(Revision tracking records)
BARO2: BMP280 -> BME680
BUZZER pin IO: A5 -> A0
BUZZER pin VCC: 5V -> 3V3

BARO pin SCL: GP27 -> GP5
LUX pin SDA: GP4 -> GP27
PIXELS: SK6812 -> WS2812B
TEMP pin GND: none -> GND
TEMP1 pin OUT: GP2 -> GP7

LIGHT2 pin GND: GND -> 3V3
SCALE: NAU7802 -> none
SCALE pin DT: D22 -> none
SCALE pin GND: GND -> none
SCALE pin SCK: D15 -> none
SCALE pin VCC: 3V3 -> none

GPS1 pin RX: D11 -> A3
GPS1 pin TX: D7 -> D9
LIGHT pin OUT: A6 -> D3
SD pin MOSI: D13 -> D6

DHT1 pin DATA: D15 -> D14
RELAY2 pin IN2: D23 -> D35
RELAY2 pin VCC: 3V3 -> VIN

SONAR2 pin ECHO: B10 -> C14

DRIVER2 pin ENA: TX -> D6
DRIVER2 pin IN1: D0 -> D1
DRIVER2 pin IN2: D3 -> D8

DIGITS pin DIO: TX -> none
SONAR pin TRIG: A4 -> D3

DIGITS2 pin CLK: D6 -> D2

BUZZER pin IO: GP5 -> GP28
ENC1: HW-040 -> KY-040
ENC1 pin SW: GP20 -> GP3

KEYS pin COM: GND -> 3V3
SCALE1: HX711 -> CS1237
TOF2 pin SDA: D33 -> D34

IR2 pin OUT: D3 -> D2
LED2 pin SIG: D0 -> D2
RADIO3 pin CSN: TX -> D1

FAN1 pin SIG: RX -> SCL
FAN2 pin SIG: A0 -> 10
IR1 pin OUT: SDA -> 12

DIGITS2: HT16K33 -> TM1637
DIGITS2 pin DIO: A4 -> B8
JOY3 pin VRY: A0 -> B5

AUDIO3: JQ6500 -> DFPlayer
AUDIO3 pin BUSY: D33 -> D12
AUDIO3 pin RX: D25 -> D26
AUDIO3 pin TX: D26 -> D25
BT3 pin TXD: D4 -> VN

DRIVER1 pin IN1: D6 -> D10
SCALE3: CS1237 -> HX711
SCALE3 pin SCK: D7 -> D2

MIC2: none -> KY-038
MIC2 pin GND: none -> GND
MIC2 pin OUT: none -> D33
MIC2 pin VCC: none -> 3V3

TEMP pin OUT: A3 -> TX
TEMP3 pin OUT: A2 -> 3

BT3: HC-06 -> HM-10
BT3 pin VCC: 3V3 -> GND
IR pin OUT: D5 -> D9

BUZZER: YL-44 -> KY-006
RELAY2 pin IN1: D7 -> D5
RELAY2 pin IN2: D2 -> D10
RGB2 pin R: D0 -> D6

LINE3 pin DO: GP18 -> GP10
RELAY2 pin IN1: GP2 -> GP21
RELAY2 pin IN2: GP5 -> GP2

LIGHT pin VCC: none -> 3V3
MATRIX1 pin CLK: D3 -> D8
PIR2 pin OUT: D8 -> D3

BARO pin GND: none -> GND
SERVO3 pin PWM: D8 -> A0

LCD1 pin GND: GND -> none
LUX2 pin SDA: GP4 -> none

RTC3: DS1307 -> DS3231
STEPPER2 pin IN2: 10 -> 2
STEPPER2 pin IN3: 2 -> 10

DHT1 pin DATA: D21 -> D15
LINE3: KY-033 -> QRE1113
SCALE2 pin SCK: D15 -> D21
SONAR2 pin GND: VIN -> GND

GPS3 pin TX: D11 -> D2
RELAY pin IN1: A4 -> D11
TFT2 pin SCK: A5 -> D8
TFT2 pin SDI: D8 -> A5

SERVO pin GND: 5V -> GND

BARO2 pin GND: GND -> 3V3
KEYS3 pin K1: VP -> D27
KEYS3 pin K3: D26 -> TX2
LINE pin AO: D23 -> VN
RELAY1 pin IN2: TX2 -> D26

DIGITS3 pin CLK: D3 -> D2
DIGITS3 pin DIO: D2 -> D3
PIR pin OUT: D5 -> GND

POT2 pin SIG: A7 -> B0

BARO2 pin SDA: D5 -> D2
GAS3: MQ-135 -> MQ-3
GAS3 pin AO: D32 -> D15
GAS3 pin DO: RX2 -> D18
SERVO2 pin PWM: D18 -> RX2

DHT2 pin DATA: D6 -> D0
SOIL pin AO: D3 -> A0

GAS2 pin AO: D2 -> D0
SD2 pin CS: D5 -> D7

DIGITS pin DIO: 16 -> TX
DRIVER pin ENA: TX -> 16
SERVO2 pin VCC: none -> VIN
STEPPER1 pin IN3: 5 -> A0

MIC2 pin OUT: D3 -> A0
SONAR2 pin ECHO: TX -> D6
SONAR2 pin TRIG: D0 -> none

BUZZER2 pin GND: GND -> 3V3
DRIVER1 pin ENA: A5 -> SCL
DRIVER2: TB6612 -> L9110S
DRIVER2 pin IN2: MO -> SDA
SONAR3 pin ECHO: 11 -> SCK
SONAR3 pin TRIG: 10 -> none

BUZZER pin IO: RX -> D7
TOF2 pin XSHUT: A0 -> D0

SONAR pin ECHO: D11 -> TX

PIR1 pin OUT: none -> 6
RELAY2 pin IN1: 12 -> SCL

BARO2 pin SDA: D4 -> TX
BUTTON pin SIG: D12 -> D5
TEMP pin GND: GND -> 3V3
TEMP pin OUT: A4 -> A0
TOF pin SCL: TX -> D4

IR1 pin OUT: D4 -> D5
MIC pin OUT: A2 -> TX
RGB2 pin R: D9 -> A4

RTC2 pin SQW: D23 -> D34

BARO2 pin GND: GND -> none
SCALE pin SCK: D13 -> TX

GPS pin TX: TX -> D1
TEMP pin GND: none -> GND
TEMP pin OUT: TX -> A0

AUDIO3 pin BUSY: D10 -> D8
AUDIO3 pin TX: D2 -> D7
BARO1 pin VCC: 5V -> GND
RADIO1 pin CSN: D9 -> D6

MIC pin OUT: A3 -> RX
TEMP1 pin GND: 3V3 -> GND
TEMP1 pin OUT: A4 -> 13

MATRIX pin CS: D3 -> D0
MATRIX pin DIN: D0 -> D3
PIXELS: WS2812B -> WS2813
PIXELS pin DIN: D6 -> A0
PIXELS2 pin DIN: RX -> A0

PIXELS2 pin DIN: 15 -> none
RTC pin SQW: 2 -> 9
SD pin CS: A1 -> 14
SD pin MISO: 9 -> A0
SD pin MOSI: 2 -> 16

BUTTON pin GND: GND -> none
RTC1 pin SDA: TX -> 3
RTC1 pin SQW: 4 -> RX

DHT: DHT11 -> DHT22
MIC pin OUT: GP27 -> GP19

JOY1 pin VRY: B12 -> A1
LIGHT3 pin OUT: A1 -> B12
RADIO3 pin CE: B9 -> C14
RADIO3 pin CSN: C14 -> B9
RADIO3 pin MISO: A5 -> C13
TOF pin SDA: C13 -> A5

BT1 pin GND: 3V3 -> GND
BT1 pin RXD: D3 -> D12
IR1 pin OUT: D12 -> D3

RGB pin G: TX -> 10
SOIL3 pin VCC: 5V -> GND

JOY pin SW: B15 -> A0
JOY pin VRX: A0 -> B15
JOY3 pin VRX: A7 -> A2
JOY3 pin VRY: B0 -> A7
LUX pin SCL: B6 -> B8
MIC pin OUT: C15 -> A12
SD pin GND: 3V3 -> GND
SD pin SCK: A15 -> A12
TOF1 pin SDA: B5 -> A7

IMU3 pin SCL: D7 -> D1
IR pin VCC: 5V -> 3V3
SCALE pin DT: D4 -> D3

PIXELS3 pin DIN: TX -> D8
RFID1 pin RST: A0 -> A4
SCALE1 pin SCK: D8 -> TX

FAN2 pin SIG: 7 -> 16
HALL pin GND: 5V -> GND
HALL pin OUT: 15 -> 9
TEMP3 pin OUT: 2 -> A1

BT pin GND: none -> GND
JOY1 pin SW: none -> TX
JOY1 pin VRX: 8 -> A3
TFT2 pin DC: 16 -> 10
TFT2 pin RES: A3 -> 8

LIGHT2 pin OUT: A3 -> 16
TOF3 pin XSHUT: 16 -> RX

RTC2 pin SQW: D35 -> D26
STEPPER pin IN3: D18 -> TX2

- _Problem to solve_
The answer is the lines above between the line holding "MIC2 pin GND: none -> GND" and the line holding "RELAY2 pin IN1: GP2 -> GP21", inclusive, each written out exactly, and no others.

- _Answer section_
MIC2 pin GND: none -> GND
MIC2 pin OUT: none -> D33
MIC2 pin VCC: none -> 3V3

TEMP pin OUT: A3 -> TX
TEMP3 pin OUT: A2 -> 3

BT3: HC-06 -> HM-10
BT3 pin VCC: 3V3 -> GND
IR pin OUT: D5 -> D9

BUZZER: YL-44 -> KY-006
RELAY2 pin IN1: D7 -> D5
RELAY2 pin IN2: D2 -> D10
RGB2 pin R: D0 -> D6

LINE3 pin DO: GP18 -> GP10
RELAY2 pin IN1: GP2 -> GP21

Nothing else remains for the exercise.